## Task statement
Make an exact copy of all the entries below, with the pictures left out.

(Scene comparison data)

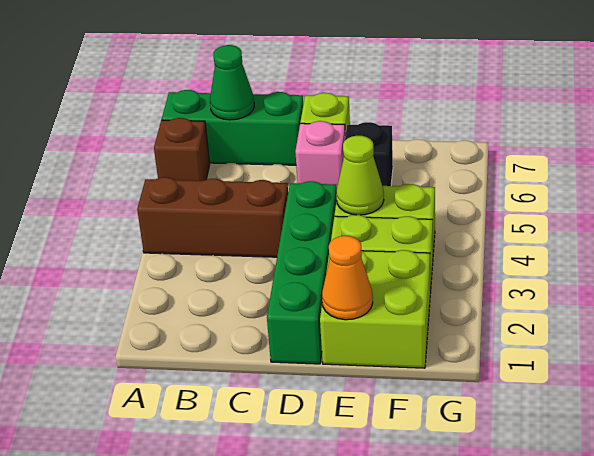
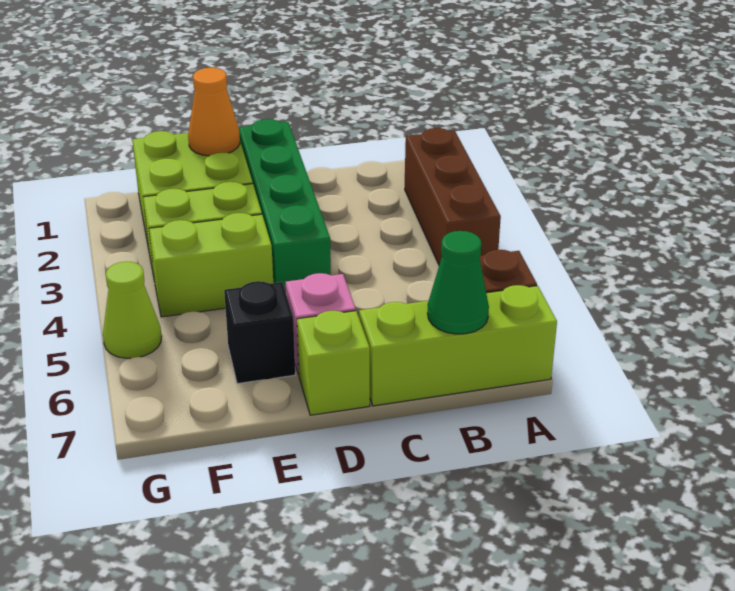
brown 1x3 brick [137,177,288,257] -> brown 1x3 brick turned to [405,128,501,265]
green 1x3 brick [162,90,303,165] -> lime 1x3 brick [359,285,557,406]
lime 1x1 cone [336,136,384,215] -> lime 1x1 cone moved to [103,262,162,358]

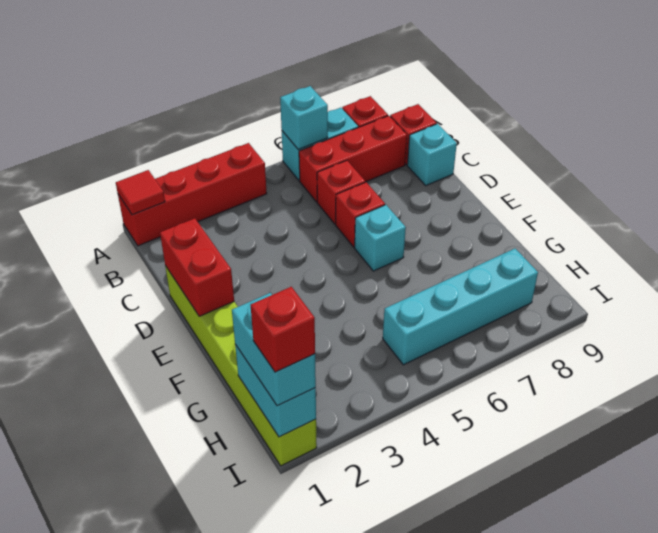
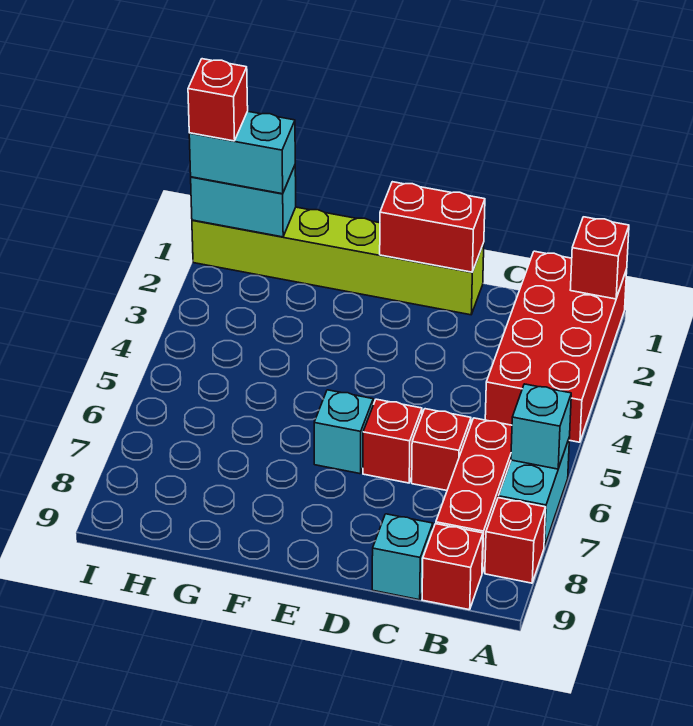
red 1x4 brick [118,143,267,246] -> red 2x4 brick [485,251,627,442]
red 1x1 tile [116,170,165,215] -> red 1x1 brick [570,217,629,299]
cyan 1x4 brick [383,248,538,365] -> none

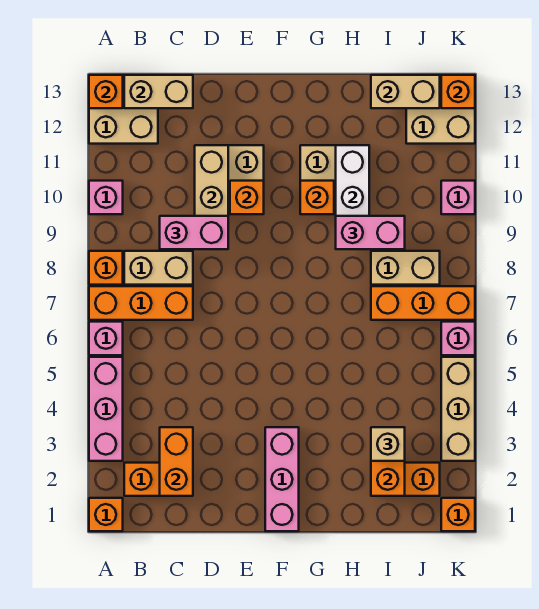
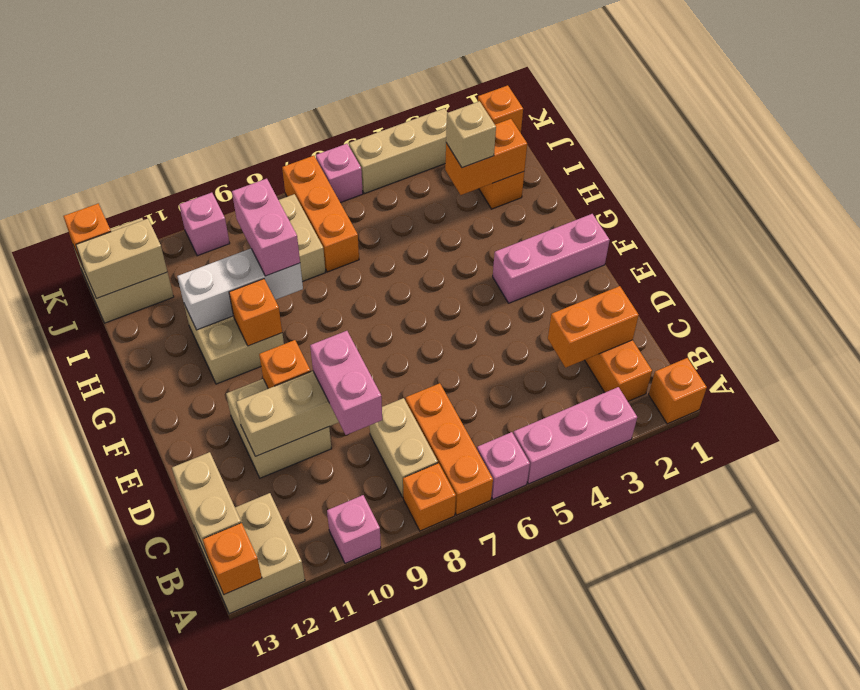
tan 1x2 brick [371,75,440,108] -> tan 1x2 brick turned to [76,219,167,298]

## Exercise result
brown 1x3 brick [137,177,288,257] -> brown 1x3 brick turned to [405,128,501,265]
green 1x3 brick [162,90,303,165] -> lime 1x3 brick [359,285,557,406]
lime 1x1 cone [336,136,384,215] -> lime 1x1 cone moved to [103,262,162,358]

red 1x4 brick [118,143,267,246] -> red 2x4 brick [485,251,627,442]
red 1x1 tile [116,170,165,215] -> red 1x1 brick [570,217,629,299]
cyan 1x4 brick [383,248,538,365] -> none

tan 1x2 brick [371,75,440,108] -> tan 1x2 brick turned to [76,219,167,298]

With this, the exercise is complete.